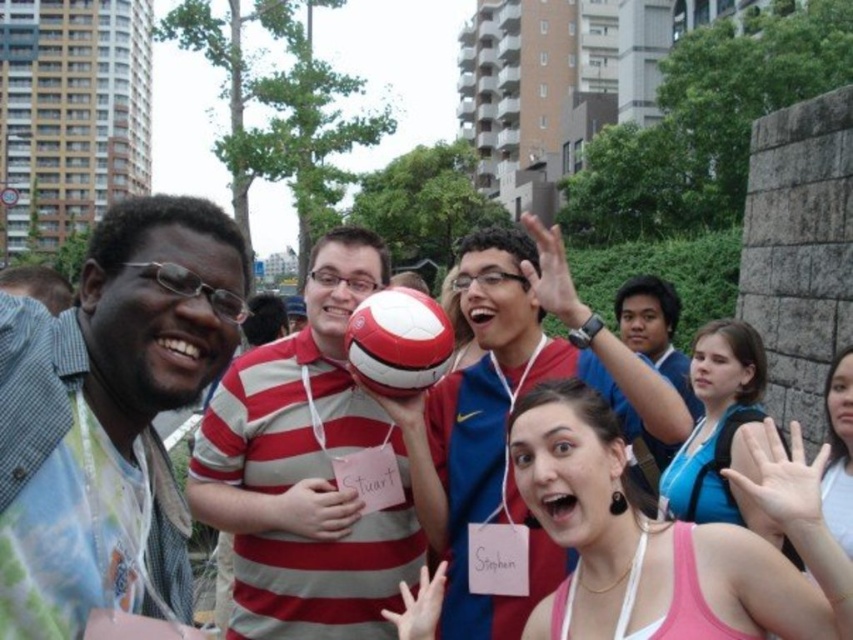
You are a soccer coach preparing for a training session. You have two soccer balls available in the center of the field. One is the red and white soccer ball at center and the other is the white matte soccer ball at center. Which soccer ball should you choose if you want to use the larger one for the training?

The red and white soccer ball at center has a larger size compared to the white matte soccer ball at center, so you should choose the red and white soccer ball at center for the training.

You are a photographer standing in front of the group. You want to take a photo of the red and white soccer ball at center without the striped cotton polo shirt at center blocking it. Is this possible?

The striped cotton polo shirt at center is further to the viewer than the red and white soccer ball at center, so the striped cotton polo shirt at center is closer to you and would block the soccer ball. To avoid blocking, you need to move your position so that the striped cotton polo shirt at center is no longer in front of the soccer ball.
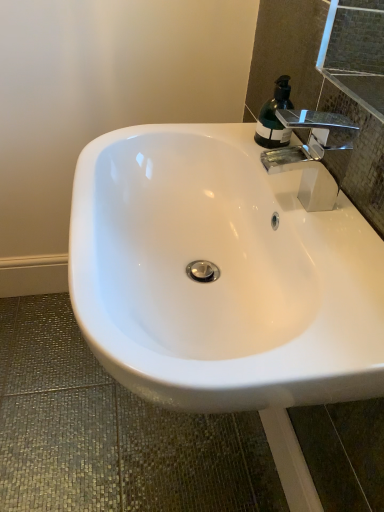
Question: Looking at the image, does chrome/metallic faucet at upper right seem bigger or smaller compared to translucent green bottle at upper right?

Choices:
 (A) small
 (B) big

Answer: (B)

Question: Considering the relative positions of chrome/metallic faucet at upper right and translucent green bottle at upper right in the image provided, is chrome/metallic faucet at upper right to the left or to the right of translucent green bottle at upper right?

Choices:
 (A) right
 (B) left

Answer: (A)

Question: Based on their relative distances, which object is farther from the white glossy sink at center?

Choices:
 (A) translucent green bottle at upper right
 (B) chrome/metallic faucet at upper right

Answer: (A)

Question: Which object is the farthest from the translucent green bottle at upper right?

Choices:
 (A) white glossy sink at center
 (B) chrome/metallic faucet at upper right

Answer: (A)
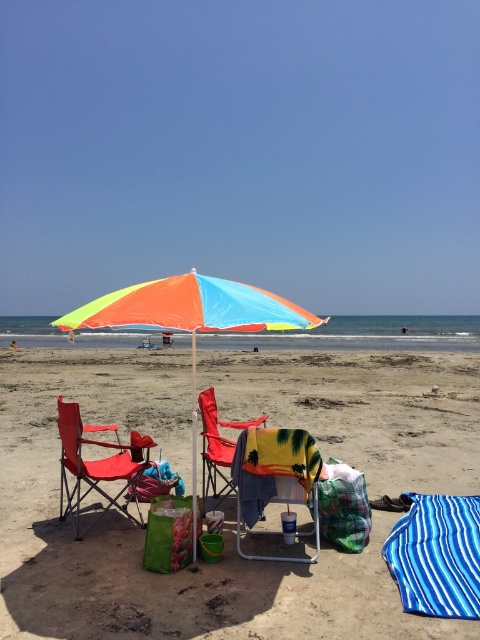
Question: Which object is positioned closest to the matte red beach chair at center?

Choices:
 (A) matte red beach chair at center-left
 (B) blue striped towel at lower right
 (C) beige sand at center
 (D) rainbow fabric umbrella at center

Answer: (A)

Question: Which point is farther to the camera?

Choices:
 (A) 32,584
 (B) 284,465

Answer: (B)

Question: Is beige sand at center positioned behind rainbow fabric umbrella at center?

Choices:
 (A) yes
 (B) no

Answer: (B)

Question: Which object is the closest to the matte red beach chair at center?

Choices:
 (A) yellow striped fabric beach chair at center
 (B) beige sand at center

Answer: (A)

Question: Is beige sand at center to the left of matte red beach chair at center-left from the viewer's perspective?

Choices:
 (A) yes
 (B) no

Answer: (B)

Question: Can you confirm if blue striped towel at lower right is smaller than yellow striped fabric beach chair at center?

Choices:
 (A) no
 (B) yes

Answer: (B)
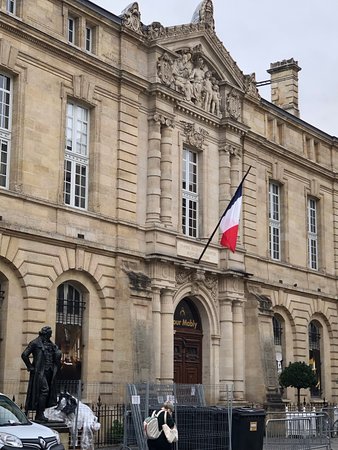
The height and width of the screenshot is (450, 338). I want to click on trash bin, so click(x=253, y=423).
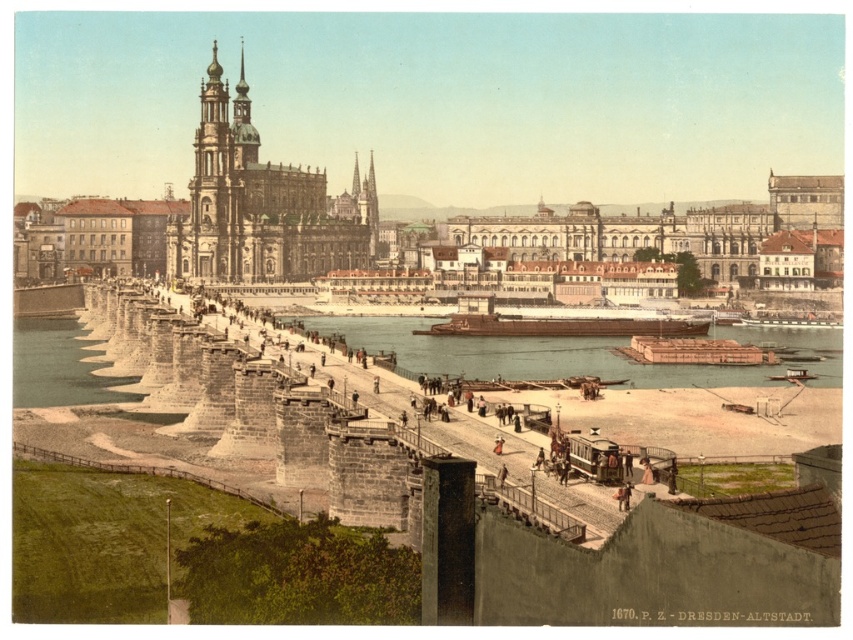
From the picture: Is brown wooden boats at center smaller than brown wooden raft at lower right?

Actually, brown wooden boats at center might be larger than brown wooden raft at lower right.

Is brown wooden boats at center positioned behind brown wooden raft at lower right?

That is False.

Locate an element on the screen. brown wooden boats at center is located at coordinates (579, 353).

Can you confirm if golden ornate tower at upper left is bigger than brown matte barge at center?

Correct, golden ornate tower at upper left is larger in size than brown matte barge at center.

Between point (221, 218) and point (412, 330), which one is positioned behind?

Positioned behind is point (221, 218).

Does point (318, 196) lie in front of point (459, 330)?

No, it is not.

Identify the location of golden ornate tower at upper left. This screenshot has height=640, width=853. (258, 205).

Can you confirm if golden ornate tower at upper left is positioned to the right of brown wooden boats at center?

In fact, golden ornate tower at upper left is to the left of brown wooden boats at center.

Which is more to the left, golden ornate tower at upper left or brown wooden boats at center?

Positioned to the left is golden ornate tower at upper left.

The height and width of the screenshot is (640, 853). Identify the location of golden ornate tower at upper left. (258, 205).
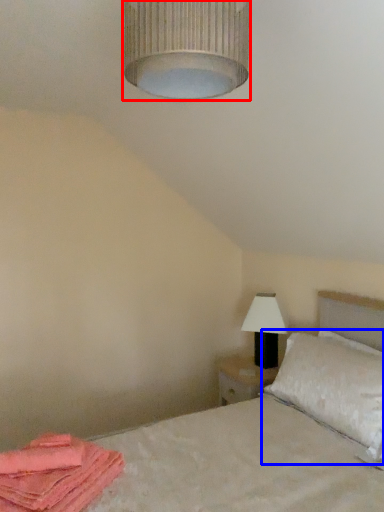
Question: Which point is further to the camera, lamp (highlighted by a red box) or pillow (highlighted by a blue box)?

Choices:
 (A) lamp
 (B) pillow

Answer: (B)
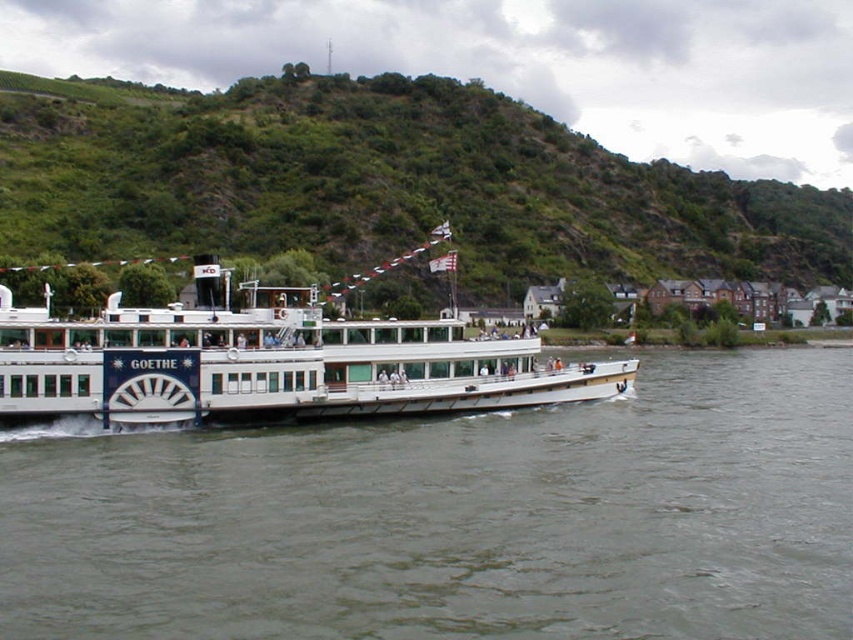
Question: Which object is positioned farthest from the gray water at center?

Choices:
 (A) white matte cruise ship at center
 (B) green grassy hillside at upper center

Answer: (B)

Question: Does gray water at center have a lesser width compared to white matte cruise ship at center?

Choices:
 (A) yes
 (B) no

Answer: (A)

Question: Which point is farther to the camera?

Choices:
 (A) green grassy hillside at upper center
 (B) white matte cruise ship at center
 (C) gray water at center

Answer: (A)

Question: Does gray water at center appear under white matte cruise ship at center?

Choices:
 (A) yes
 (B) no

Answer: (A)

Question: Which of the following is the closest to the observer?

Choices:
 (A) (76, 410)
 (B) (689, 435)
 (C) (581, 138)

Answer: (A)

Question: Does green grassy hillside at upper center appear on the left side of white matte cruise ship at center?

Choices:
 (A) yes
 (B) no

Answer: (B)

Requirement:
Reproduce the listing word for word, starting at the line that contains "Positioned to the left" and ending at the last line of the listing, leaving out the pictures.

Task result:
Positioned to the left is golden ornate tower at upper left.

The height and width of the screenshot is (640, 853). Identify the location of golden ornate tower at upper left. (258, 205).
Question: Which point is further to the camera, lamp (highlighted by a red box) or pillow (highlighted by a blue box)?

Choices:
 (A) lamp
 (B) pillow

Answer: (B)
Question: Which object is positioned farthest from the gray water at center?

Choices:
 (A) white matte cruise ship at center
 (B) green grassy hillside at upper center

Answer: (B)

Question: Does gray water at center have a lesser width compared to white matte cruise ship at center?

Choices:
 (A) yes
 (B) no

Answer: (A)

Question: Which point is farther to the camera?

Choices:
 (A) green grassy hillside at upper center
 (B) white matte cruise ship at center
 (C) gray water at center

Answer: (A)

Question: Does gray water at center appear under white matte cruise ship at center?

Choices:
 (A) yes
 (B) no

Answer: (A)

Question: Which of the following is the closest to the observer?

Choices:
 (A) (76, 410)
 (B) (689, 435)
 (C) (581, 138)

Answer: (A)

Question: Does green grassy hillside at upper center appear on the left side of white matte cruise ship at center?

Choices:
 (A) yes
 (B) no

Answer: (B)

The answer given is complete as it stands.